**** Data for review ****

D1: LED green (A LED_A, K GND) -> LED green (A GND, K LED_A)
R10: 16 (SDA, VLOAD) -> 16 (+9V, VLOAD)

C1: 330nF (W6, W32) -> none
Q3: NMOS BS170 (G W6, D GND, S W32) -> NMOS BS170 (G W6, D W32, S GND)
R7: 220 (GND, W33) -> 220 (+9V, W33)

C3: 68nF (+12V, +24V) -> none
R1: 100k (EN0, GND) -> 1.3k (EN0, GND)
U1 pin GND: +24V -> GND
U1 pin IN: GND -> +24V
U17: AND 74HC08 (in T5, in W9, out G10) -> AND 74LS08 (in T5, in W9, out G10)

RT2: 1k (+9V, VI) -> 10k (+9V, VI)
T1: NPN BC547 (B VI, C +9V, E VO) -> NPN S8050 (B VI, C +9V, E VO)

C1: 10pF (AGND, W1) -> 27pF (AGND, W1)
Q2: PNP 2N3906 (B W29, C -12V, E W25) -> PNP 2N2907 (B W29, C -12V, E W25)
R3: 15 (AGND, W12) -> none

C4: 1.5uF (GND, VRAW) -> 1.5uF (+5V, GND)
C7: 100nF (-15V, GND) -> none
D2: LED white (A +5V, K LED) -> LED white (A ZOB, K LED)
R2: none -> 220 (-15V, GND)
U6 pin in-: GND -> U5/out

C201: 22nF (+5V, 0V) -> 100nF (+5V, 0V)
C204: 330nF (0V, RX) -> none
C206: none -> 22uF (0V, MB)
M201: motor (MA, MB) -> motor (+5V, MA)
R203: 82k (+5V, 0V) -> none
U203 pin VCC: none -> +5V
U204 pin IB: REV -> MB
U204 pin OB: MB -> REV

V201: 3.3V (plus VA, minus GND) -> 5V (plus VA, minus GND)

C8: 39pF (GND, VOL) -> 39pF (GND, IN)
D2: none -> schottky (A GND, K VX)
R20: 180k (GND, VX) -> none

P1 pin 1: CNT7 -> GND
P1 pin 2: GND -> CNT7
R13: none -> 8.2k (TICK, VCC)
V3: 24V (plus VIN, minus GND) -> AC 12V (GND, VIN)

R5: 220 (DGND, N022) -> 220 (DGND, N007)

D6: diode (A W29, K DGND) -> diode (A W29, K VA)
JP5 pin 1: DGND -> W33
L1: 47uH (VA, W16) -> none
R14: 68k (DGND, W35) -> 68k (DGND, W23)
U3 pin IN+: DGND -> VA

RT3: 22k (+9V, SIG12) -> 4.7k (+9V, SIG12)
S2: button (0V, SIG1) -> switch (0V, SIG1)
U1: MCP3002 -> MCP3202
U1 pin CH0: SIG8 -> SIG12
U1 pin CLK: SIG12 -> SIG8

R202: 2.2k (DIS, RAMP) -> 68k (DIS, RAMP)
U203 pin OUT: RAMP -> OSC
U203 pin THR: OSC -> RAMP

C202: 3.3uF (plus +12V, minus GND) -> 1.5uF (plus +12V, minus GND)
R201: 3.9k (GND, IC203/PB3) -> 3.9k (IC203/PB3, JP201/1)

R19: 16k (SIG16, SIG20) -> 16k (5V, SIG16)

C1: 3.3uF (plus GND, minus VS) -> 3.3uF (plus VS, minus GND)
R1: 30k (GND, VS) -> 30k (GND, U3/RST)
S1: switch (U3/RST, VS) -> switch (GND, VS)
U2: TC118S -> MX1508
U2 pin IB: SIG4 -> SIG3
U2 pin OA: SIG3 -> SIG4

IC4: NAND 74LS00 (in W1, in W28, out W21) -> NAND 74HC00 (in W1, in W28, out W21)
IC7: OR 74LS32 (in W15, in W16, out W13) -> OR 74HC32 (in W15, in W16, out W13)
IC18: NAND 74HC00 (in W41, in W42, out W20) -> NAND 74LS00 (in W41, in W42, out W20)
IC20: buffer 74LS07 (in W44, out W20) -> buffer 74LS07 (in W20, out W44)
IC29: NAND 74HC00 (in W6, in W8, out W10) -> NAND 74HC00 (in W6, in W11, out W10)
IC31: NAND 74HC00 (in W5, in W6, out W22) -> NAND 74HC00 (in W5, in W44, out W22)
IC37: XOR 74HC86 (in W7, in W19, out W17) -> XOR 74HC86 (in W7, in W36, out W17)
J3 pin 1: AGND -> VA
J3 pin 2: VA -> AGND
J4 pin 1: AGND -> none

****

> _Work instructions_:
Return every line from the one holding "IC37: XOR 74HC86" through the end of the data, exactly as it appears, with both ends kept and nothing else.

> _Finished task_:
IC37: XOR 74HC86 (in W7, in W19, out W17) -> XOR 74HC86 (in W7, in W36, out W17)
J3 pin 1: AGND -> VA
J3 pin 2: VA -> AGND
J4 pin 1: AGND -> none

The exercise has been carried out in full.